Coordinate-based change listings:

=-=-=

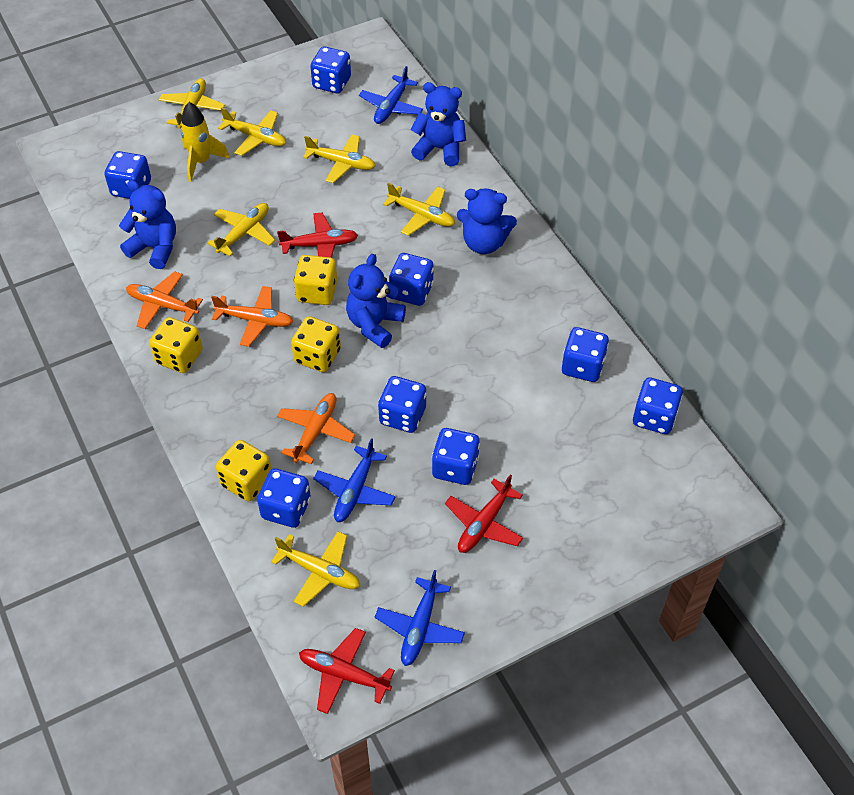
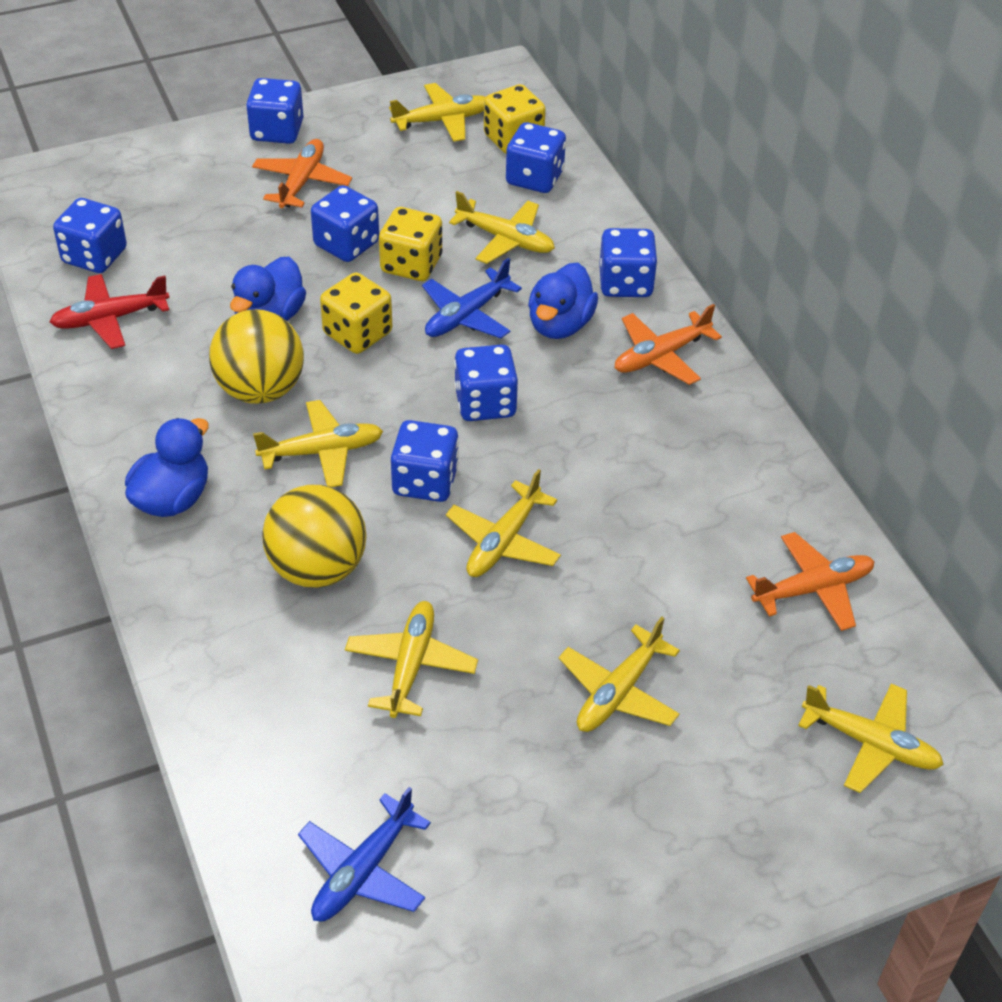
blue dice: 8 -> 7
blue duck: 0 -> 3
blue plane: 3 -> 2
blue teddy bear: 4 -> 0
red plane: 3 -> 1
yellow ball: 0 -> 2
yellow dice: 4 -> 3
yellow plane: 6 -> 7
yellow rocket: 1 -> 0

=-=-=

### Prompt:
Would you retype the entries above in full, exactly as written, minus the pictures?

### Result of the task:
blue dice: 8 -> 7
blue duck: 0 -> 3
blue plane: 3 -> 2
blue teddy bear: 4 -> 0
red plane: 3 -> 1
yellow ball: 0 -> 2
yellow dice: 4 -> 3
yellow plane: 6 -> 7
yellow rocket: 1 -> 0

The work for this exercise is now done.